Problem requirements
Please write out exactly the lines from the one with "Terara 8: [121,255,177,311]" through the end of the data below, both ends included, and omit any pictures.

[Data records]
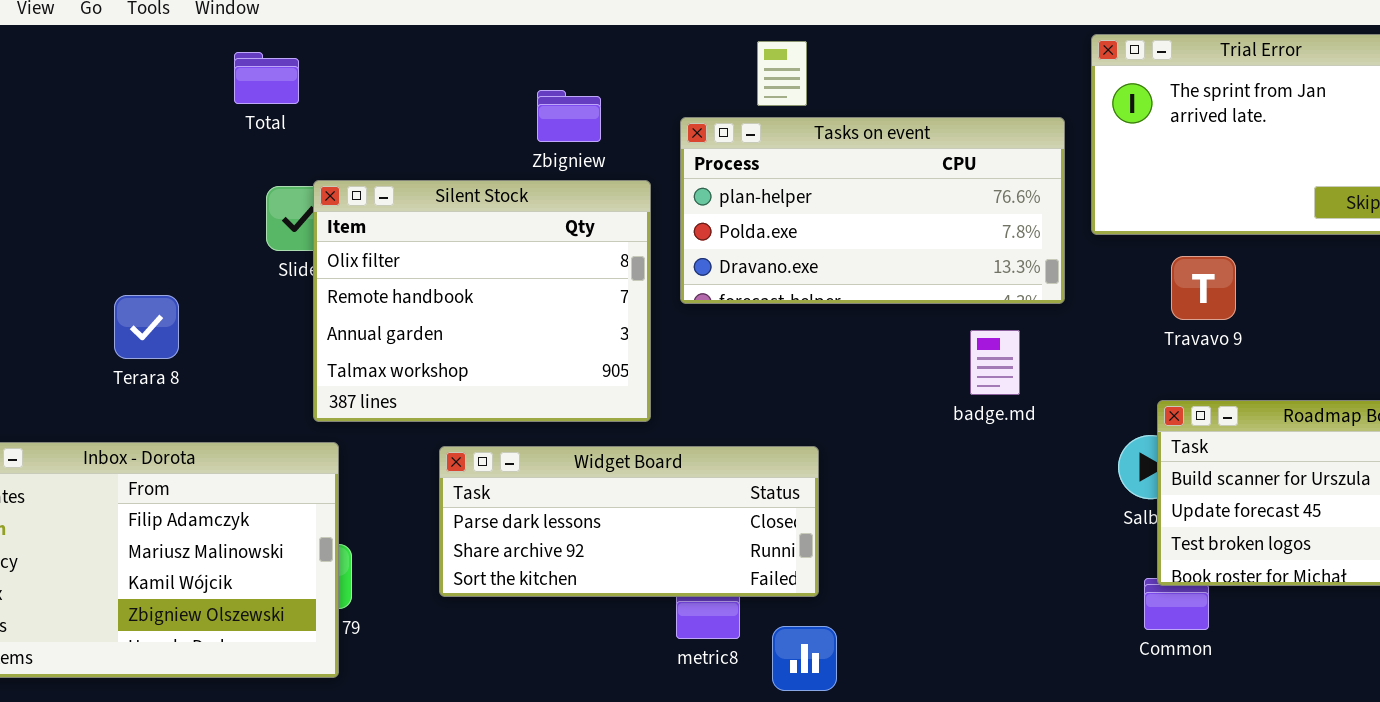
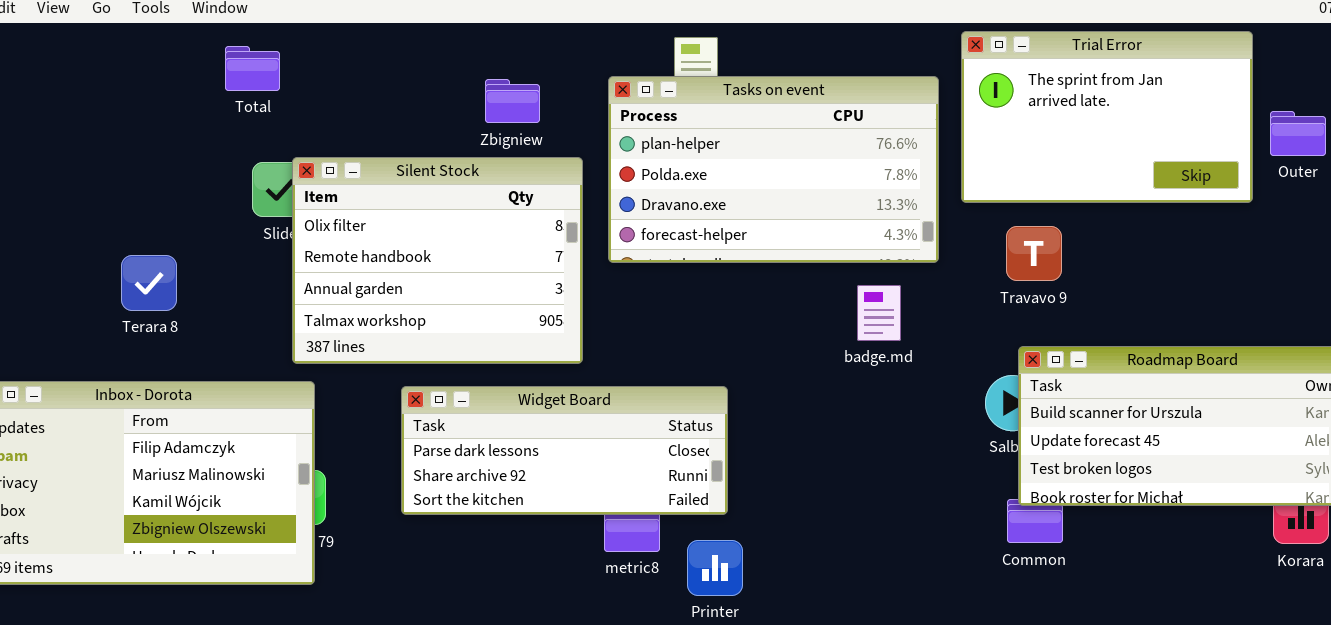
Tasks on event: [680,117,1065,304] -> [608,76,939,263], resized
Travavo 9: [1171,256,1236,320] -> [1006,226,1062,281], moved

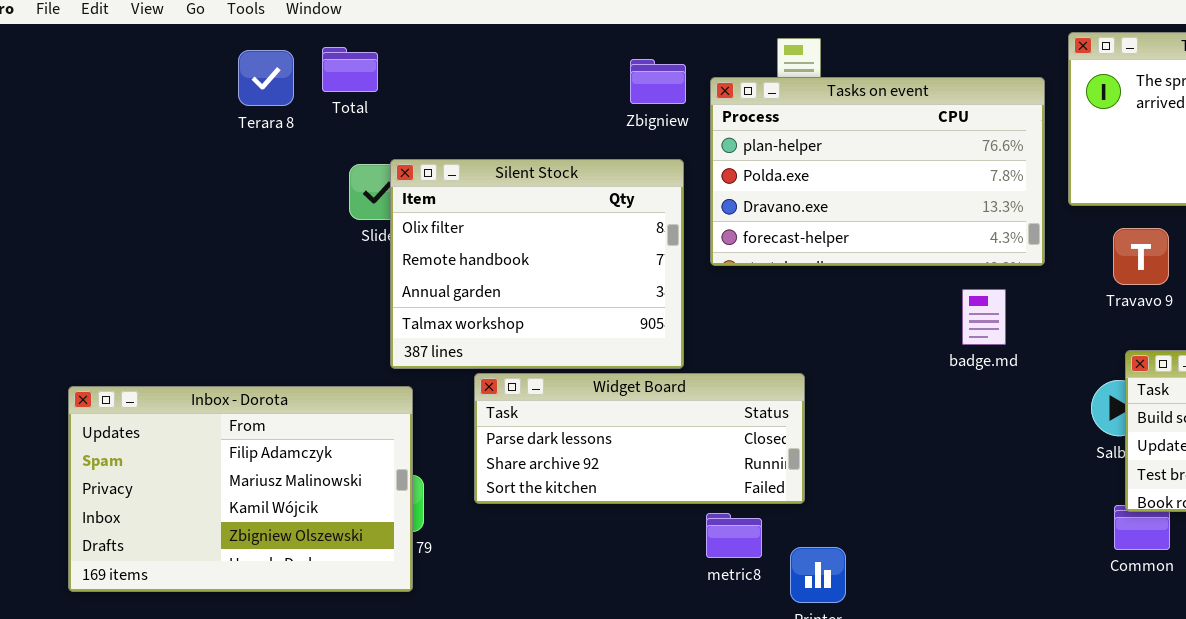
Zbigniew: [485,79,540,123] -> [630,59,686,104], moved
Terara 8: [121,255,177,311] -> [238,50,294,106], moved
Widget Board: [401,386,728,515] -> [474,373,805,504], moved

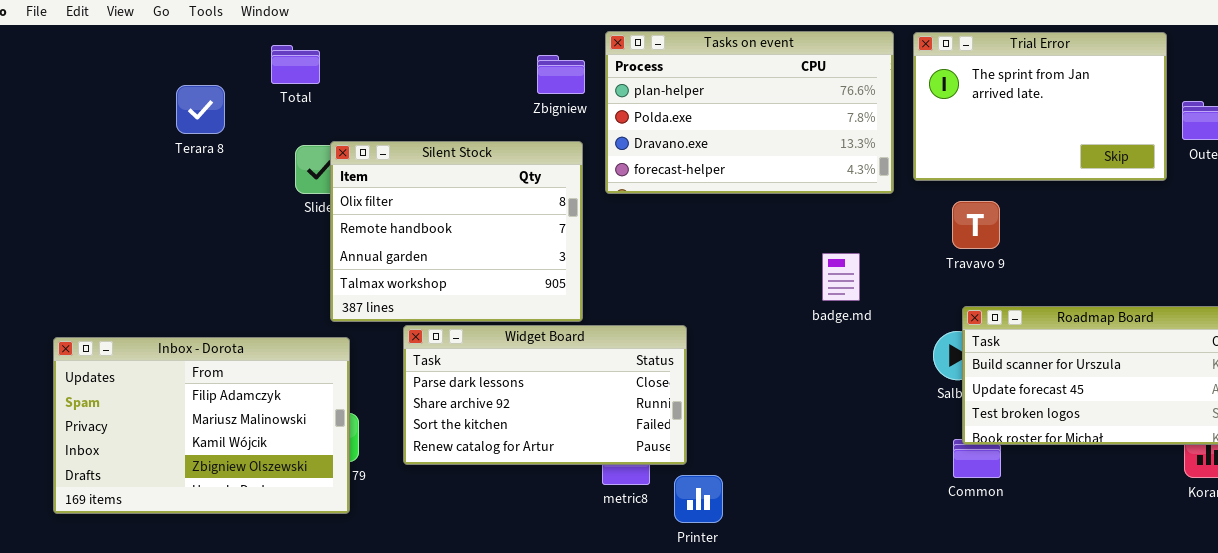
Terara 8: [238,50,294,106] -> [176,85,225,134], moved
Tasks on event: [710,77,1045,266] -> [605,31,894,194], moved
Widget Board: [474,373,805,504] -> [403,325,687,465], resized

Answer to the exercise
Terara 8: [121,255,177,311] -> [238,50,294,106], moved
Widget Board: [401,386,728,515] -> [474,373,805,504], moved

Terara 8: [238,50,294,106] -> [176,85,225,134], moved
Tasks on event: [710,77,1045,266] -> [605,31,894,194], moved
Widget Board: [474,373,805,504] -> [403,325,687,465], resized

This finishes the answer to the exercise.